**TASK:** Reproduce every line of the material below word for word, omitting the pictures.

** BEGIN RECORD SET **

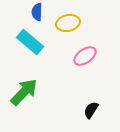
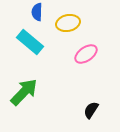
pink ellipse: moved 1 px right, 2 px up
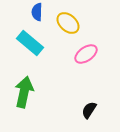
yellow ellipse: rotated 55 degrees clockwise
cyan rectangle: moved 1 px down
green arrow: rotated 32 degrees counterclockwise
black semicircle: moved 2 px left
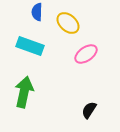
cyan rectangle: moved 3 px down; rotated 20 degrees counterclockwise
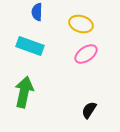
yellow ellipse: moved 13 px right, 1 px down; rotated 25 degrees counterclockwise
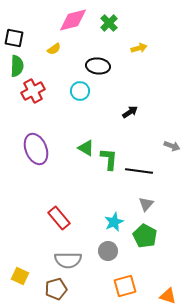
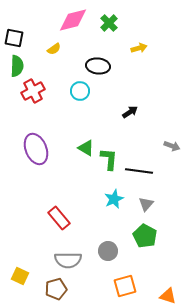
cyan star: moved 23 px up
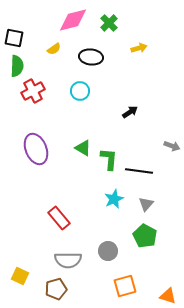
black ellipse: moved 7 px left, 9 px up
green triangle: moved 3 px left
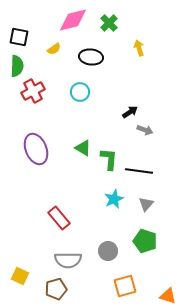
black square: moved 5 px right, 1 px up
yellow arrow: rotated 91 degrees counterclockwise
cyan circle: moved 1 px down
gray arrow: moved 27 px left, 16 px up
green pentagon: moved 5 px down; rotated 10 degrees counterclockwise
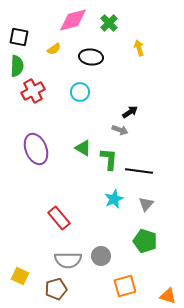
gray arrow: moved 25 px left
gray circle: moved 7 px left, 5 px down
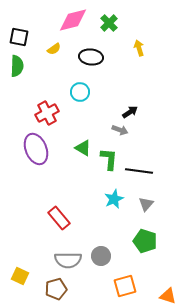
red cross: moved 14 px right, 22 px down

** END RECORD SET **

**COMPLETE ANSWER:**
pink ellipse: moved 1 px right, 2 px up
yellow ellipse: rotated 55 degrees clockwise
cyan rectangle: moved 1 px down
green arrow: rotated 32 degrees counterclockwise
black semicircle: moved 2 px left
cyan rectangle: moved 3 px down; rotated 20 degrees counterclockwise
yellow ellipse: moved 13 px right, 1 px down; rotated 25 degrees counterclockwise
cyan star: moved 23 px up
black ellipse: moved 7 px left, 9 px up
green triangle: moved 3 px left
black square: moved 5 px right, 1 px up
yellow arrow: rotated 91 degrees counterclockwise
cyan circle: moved 1 px down
gray arrow: moved 27 px left, 16 px up
green pentagon: moved 5 px down; rotated 10 degrees counterclockwise
gray arrow: moved 25 px left
gray circle: moved 7 px left, 5 px down
red cross: moved 14 px right, 22 px down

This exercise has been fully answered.